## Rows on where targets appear
= = = = = = =
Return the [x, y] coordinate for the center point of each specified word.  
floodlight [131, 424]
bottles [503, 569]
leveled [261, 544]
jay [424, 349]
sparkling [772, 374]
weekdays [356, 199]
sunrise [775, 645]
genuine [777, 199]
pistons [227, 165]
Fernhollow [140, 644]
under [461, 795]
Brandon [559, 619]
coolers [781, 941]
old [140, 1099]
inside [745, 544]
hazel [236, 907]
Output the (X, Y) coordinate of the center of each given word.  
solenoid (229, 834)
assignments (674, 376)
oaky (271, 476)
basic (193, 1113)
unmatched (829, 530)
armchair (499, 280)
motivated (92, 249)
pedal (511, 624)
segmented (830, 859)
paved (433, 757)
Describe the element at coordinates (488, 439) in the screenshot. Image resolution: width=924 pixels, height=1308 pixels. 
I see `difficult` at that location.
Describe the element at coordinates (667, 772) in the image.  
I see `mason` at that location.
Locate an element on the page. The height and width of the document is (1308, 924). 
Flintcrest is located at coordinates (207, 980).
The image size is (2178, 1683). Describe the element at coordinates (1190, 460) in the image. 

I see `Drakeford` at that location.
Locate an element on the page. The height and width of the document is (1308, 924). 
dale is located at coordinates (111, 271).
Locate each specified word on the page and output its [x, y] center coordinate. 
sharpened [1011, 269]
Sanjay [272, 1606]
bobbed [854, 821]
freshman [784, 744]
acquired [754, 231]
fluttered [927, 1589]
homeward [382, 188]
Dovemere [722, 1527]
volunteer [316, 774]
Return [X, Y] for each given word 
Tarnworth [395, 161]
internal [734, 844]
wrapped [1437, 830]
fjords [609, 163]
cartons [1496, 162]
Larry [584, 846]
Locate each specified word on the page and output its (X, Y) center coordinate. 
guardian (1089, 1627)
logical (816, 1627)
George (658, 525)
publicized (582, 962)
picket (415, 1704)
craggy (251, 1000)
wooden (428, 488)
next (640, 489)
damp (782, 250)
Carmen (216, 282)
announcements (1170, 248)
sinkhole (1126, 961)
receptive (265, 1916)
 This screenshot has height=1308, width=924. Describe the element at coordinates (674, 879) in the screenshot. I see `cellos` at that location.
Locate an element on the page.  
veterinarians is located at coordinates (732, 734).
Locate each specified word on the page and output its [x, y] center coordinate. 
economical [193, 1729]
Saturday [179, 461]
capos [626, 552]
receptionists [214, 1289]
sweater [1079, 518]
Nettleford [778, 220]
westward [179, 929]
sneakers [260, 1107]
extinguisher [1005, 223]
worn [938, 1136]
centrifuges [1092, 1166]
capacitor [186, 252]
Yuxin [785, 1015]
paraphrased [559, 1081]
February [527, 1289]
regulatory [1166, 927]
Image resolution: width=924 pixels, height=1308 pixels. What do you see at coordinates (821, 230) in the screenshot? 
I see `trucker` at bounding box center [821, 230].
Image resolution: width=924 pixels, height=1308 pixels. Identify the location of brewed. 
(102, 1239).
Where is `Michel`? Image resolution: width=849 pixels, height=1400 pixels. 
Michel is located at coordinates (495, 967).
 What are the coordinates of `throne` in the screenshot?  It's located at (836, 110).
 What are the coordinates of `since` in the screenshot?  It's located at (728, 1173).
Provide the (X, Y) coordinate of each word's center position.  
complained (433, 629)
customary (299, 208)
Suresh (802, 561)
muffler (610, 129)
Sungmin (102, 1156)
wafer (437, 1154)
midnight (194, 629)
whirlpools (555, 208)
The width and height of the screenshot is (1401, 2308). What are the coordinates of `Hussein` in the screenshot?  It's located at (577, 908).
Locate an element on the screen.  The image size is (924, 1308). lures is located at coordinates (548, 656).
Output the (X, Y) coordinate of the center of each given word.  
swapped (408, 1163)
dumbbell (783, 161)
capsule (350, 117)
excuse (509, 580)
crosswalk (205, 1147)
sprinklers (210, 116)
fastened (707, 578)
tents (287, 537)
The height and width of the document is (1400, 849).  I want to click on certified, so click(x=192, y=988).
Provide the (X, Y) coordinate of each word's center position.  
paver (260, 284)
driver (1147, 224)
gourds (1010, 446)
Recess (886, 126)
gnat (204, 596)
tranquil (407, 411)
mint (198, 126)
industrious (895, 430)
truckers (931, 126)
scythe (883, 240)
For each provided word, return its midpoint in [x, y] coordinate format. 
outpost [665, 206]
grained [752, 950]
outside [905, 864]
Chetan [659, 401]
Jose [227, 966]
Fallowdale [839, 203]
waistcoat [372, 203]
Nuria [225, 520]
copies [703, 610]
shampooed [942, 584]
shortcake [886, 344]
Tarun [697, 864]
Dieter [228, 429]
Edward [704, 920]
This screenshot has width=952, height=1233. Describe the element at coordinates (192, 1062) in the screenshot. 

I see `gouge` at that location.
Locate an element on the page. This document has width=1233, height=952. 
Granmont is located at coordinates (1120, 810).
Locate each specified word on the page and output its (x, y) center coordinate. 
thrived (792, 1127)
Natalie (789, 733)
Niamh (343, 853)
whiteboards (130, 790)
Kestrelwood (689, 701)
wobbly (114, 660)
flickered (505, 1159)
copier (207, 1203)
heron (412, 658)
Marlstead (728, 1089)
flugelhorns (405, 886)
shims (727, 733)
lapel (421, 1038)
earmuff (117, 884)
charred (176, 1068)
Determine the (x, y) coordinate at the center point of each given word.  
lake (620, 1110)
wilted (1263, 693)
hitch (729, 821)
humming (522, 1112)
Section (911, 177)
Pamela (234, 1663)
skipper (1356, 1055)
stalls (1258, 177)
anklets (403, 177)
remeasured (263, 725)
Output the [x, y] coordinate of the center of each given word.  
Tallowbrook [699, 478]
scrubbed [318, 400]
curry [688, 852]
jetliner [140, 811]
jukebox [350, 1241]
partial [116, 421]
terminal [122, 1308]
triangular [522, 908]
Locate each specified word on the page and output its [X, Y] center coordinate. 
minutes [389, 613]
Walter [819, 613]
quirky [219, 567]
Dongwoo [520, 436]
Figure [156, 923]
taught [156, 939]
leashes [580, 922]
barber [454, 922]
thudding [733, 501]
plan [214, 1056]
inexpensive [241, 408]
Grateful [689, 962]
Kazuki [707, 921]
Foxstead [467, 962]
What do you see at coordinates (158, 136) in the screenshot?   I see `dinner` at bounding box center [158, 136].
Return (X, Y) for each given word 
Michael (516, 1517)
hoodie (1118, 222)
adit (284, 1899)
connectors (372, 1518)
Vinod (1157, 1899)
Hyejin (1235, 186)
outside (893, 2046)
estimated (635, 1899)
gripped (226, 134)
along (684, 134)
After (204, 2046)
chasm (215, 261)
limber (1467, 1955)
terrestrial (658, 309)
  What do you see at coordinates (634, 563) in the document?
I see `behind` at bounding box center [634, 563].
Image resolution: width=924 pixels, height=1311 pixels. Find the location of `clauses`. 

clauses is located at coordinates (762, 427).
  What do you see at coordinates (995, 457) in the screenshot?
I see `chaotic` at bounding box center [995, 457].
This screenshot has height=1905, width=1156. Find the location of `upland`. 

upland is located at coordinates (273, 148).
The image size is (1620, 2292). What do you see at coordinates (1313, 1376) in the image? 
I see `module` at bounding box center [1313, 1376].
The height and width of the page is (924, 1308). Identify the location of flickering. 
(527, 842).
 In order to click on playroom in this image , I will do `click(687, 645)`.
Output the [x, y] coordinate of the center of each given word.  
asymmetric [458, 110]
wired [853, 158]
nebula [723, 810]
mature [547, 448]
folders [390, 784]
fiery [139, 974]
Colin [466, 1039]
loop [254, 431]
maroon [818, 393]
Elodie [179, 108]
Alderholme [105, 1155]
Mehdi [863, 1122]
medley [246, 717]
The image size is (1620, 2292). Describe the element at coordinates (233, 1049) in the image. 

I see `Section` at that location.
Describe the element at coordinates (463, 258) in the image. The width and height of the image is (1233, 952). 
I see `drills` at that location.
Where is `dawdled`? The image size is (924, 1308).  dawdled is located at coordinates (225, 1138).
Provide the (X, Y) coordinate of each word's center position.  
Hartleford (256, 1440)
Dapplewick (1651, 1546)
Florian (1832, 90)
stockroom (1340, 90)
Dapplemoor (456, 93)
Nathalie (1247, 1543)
= = = = = = =
## TASK
Copy out the items from the first line through the line containing "old [140, 1099]", both ends included and the instruction line kept. Offset the answer coordinates by adding 130 to each number.

## TASK ANSWER
Return the [x, y] coordinate for the center point of each specified word.  
floodlight [261, 554]
bottles [633, 699]
leveled [391, 674]
jay [554, 479]
sparkling [902, 504]
weekdays [486, 329]
sunrise [905, 775]
genuine [907, 329]
pistons [357, 295]
Fernhollow [270, 774]
under [591, 925]
Brandon [689, 749]
coolers [911, 1071]
old [270, 1229]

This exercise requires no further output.